### WORK TO DO
Count the lines of the records that contain the string "blue", matching case exactly, and reply with only that number.

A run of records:

+---+

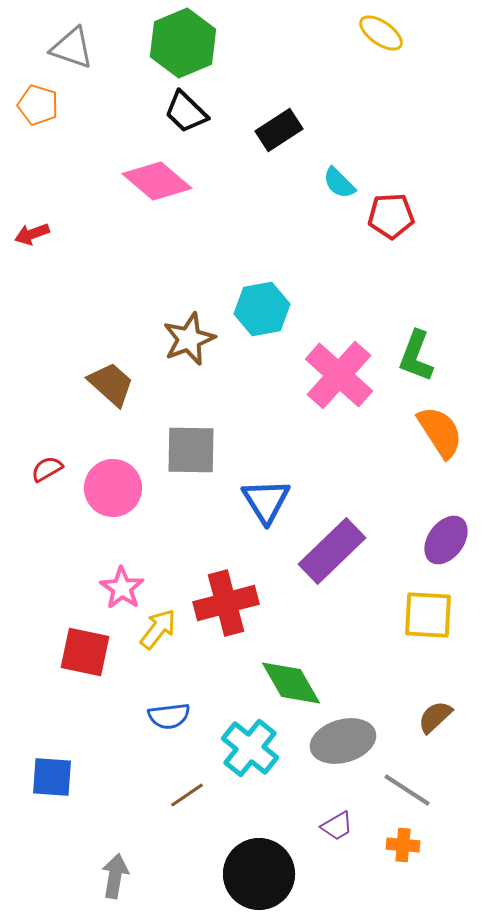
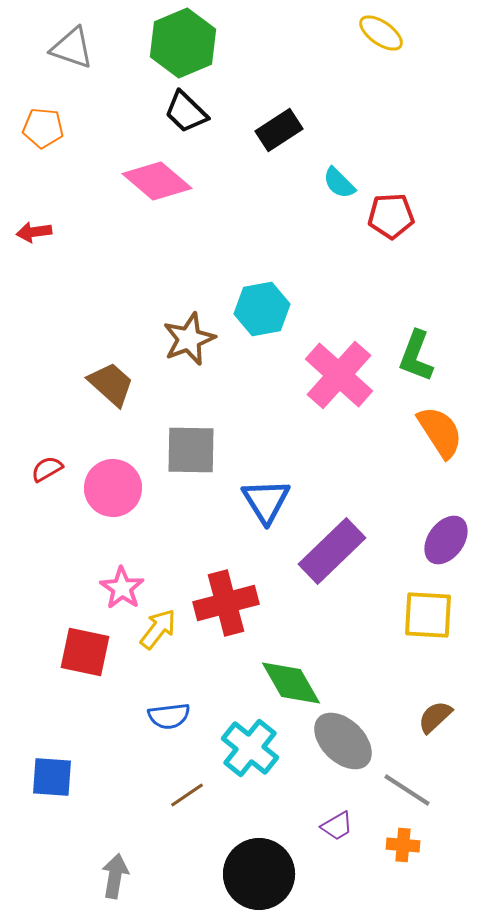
orange pentagon: moved 5 px right, 23 px down; rotated 12 degrees counterclockwise
red arrow: moved 2 px right, 2 px up; rotated 12 degrees clockwise
gray ellipse: rotated 60 degrees clockwise
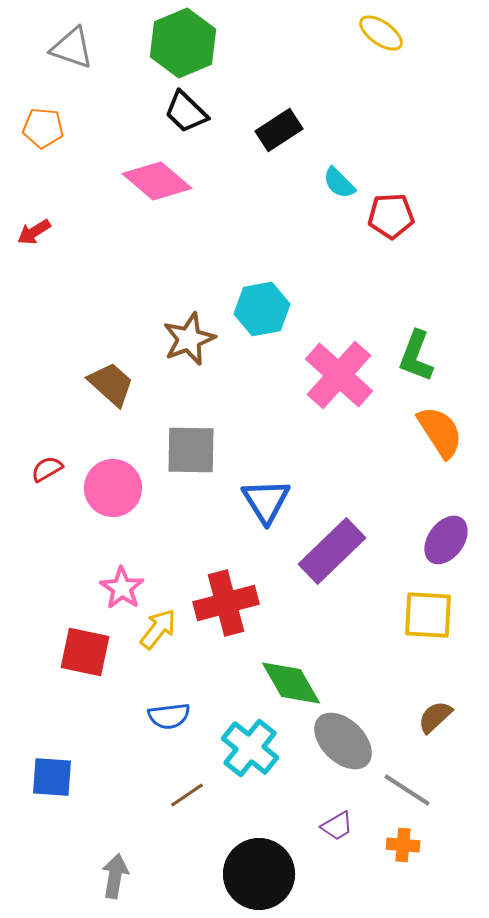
red arrow: rotated 24 degrees counterclockwise
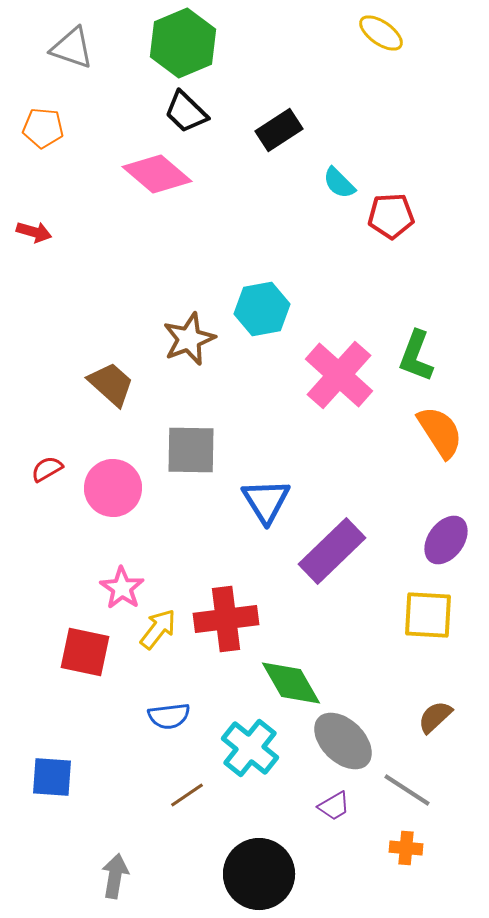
pink diamond: moved 7 px up
red arrow: rotated 132 degrees counterclockwise
red cross: moved 16 px down; rotated 8 degrees clockwise
purple trapezoid: moved 3 px left, 20 px up
orange cross: moved 3 px right, 3 px down
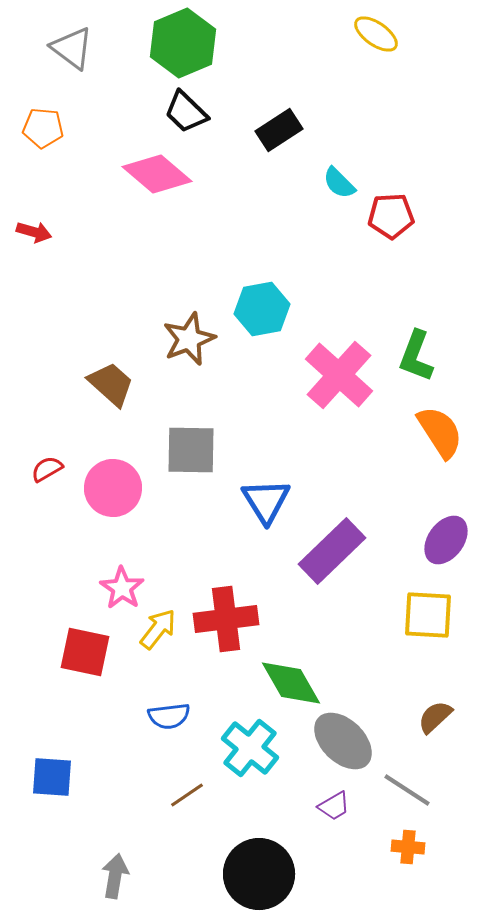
yellow ellipse: moved 5 px left, 1 px down
gray triangle: rotated 18 degrees clockwise
orange cross: moved 2 px right, 1 px up
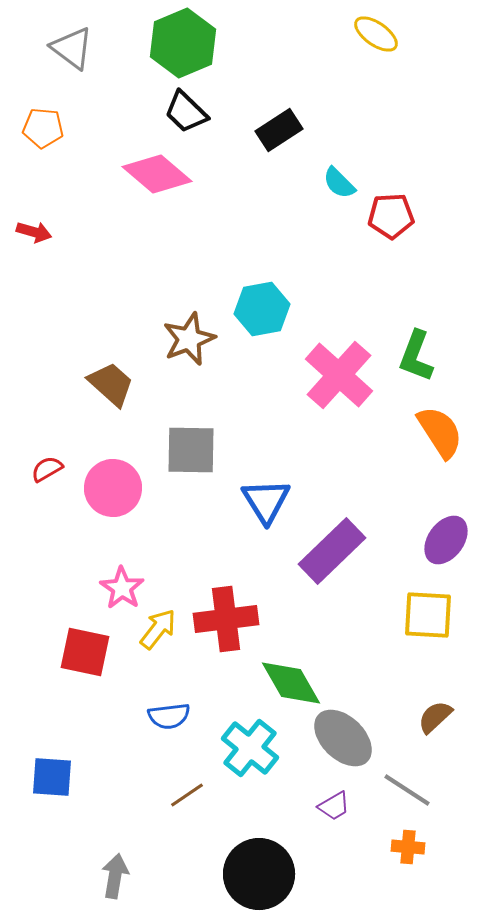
gray ellipse: moved 3 px up
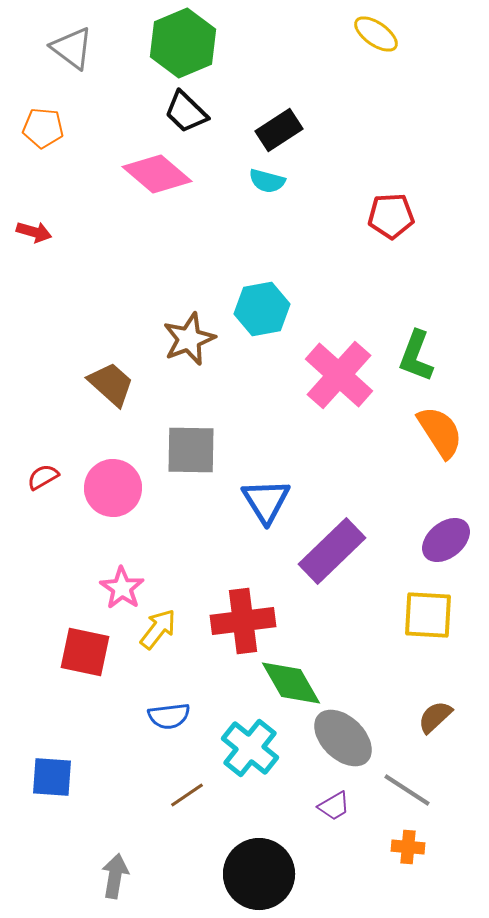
cyan semicircle: moved 72 px left, 2 px up; rotated 30 degrees counterclockwise
red semicircle: moved 4 px left, 8 px down
purple ellipse: rotated 15 degrees clockwise
red cross: moved 17 px right, 2 px down
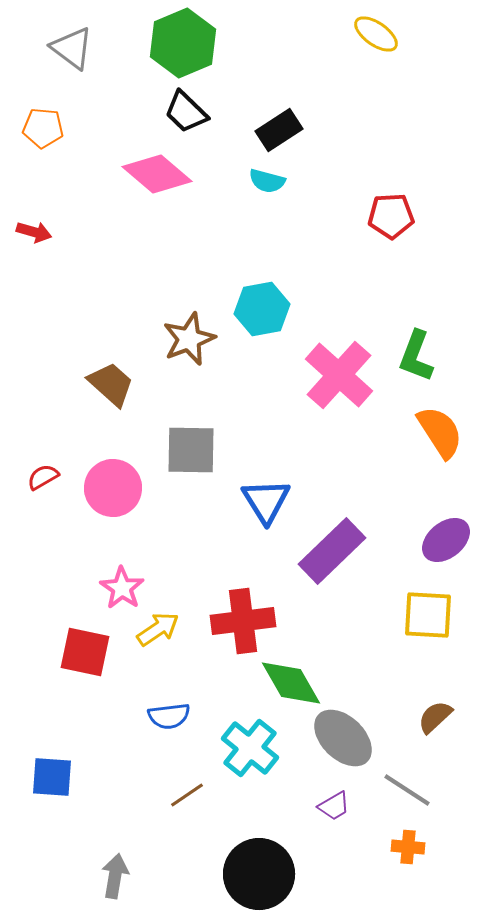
yellow arrow: rotated 18 degrees clockwise
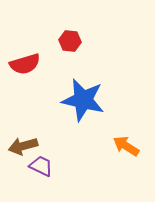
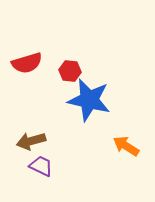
red hexagon: moved 30 px down
red semicircle: moved 2 px right, 1 px up
blue star: moved 6 px right
brown arrow: moved 8 px right, 5 px up
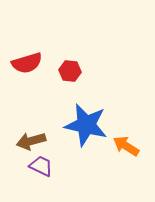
blue star: moved 3 px left, 25 px down
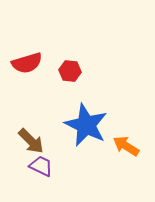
blue star: rotated 12 degrees clockwise
brown arrow: rotated 120 degrees counterclockwise
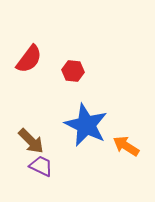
red semicircle: moved 2 px right, 4 px up; rotated 36 degrees counterclockwise
red hexagon: moved 3 px right
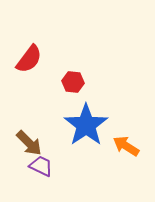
red hexagon: moved 11 px down
blue star: rotated 12 degrees clockwise
brown arrow: moved 2 px left, 2 px down
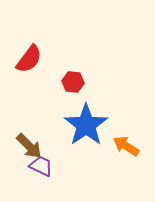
brown arrow: moved 3 px down
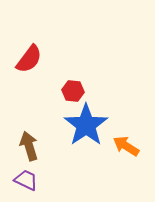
red hexagon: moved 9 px down
brown arrow: rotated 152 degrees counterclockwise
purple trapezoid: moved 15 px left, 14 px down
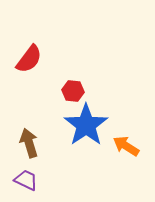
brown arrow: moved 3 px up
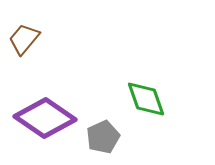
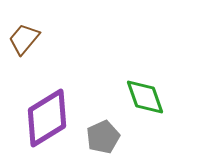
green diamond: moved 1 px left, 2 px up
purple diamond: moved 2 px right; rotated 66 degrees counterclockwise
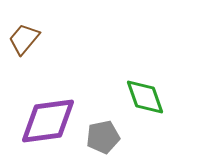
purple diamond: moved 1 px right, 3 px down; rotated 24 degrees clockwise
gray pentagon: rotated 12 degrees clockwise
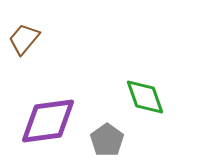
gray pentagon: moved 4 px right, 3 px down; rotated 24 degrees counterclockwise
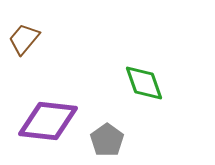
green diamond: moved 1 px left, 14 px up
purple diamond: rotated 14 degrees clockwise
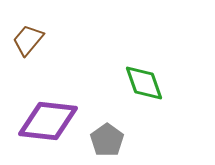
brown trapezoid: moved 4 px right, 1 px down
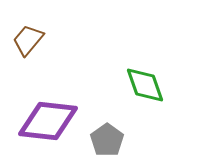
green diamond: moved 1 px right, 2 px down
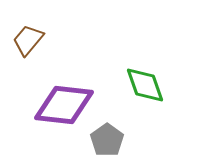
purple diamond: moved 16 px right, 16 px up
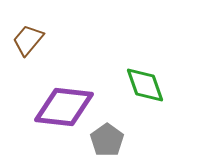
purple diamond: moved 2 px down
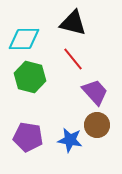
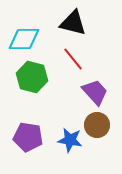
green hexagon: moved 2 px right
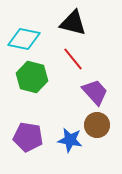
cyan diamond: rotated 12 degrees clockwise
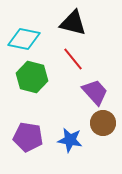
brown circle: moved 6 px right, 2 px up
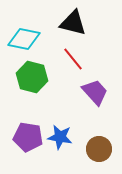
brown circle: moved 4 px left, 26 px down
blue star: moved 10 px left, 3 px up
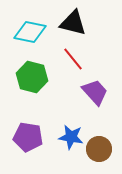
cyan diamond: moved 6 px right, 7 px up
blue star: moved 11 px right
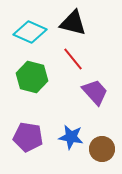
cyan diamond: rotated 12 degrees clockwise
brown circle: moved 3 px right
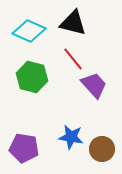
cyan diamond: moved 1 px left, 1 px up
purple trapezoid: moved 1 px left, 7 px up
purple pentagon: moved 4 px left, 11 px down
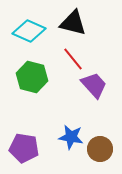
brown circle: moved 2 px left
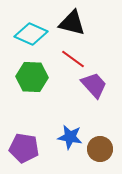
black triangle: moved 1 px left
cyan diamond: moved 2 px right, 3 px down
red line: rotated 15 degrees counterclockwise
green hexagon: rotated 12 degrees counterclockwise
blue star: moved 1 px left
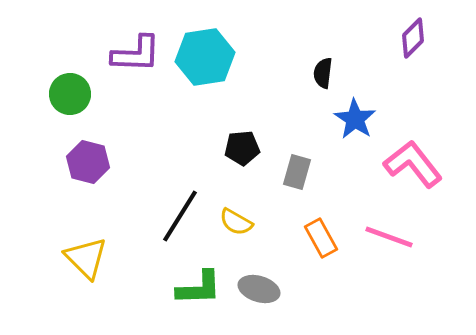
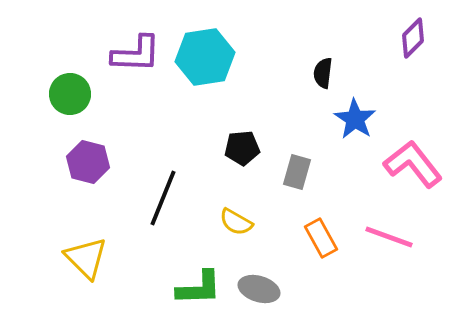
black line: moved 17 px left, 18 px up; rotated 10 degrees counterclockwise
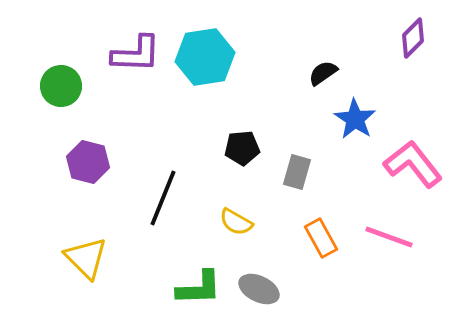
black semicircle: rotated 48 degrees clockwise
green circle: moved 9 px left, 8 px up
gray ellipse: rotated 9 degrees clockwise
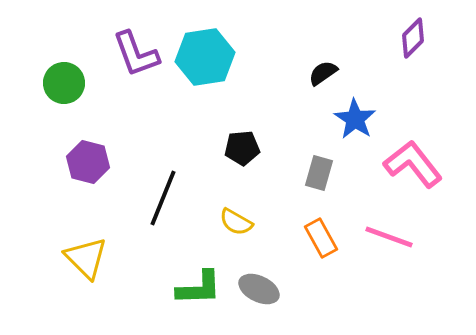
purple L-shape: rotated 68 degrees clockwise
green circle: moved 3 px right, 3 px up
gray rectangle: moved 22 px right, 1 px down
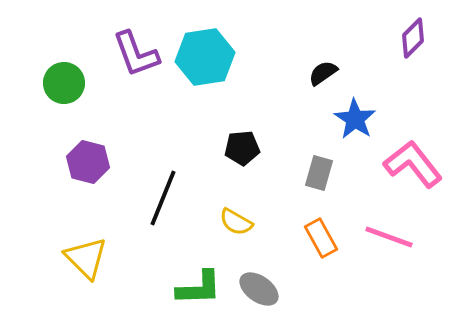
gray ellipse: rotated 9 degrees clockwise
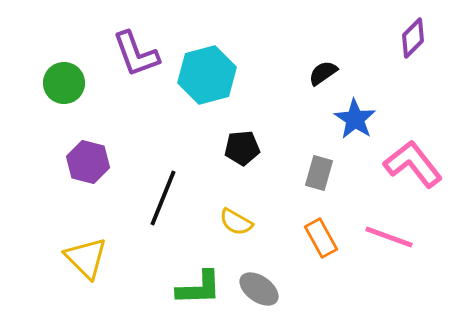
cyan hexagon: moved 2 px right, 18 px down; rotated 6 degrees counterclockwise
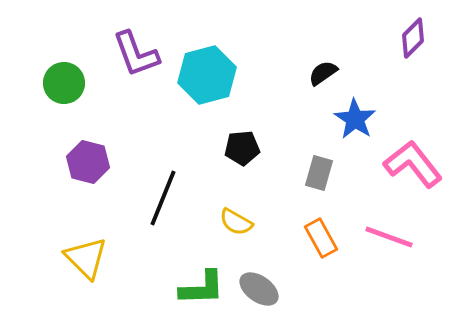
green L-shape: moved 3 px right
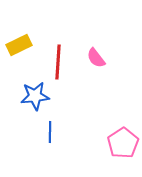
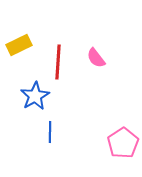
blue star: rotated 24 degrees counterclockwise
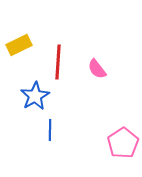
pink semicircle: moved 1 px right, 11 px down
blue line: moved 2 px up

+---+

### TASK ANSWER
9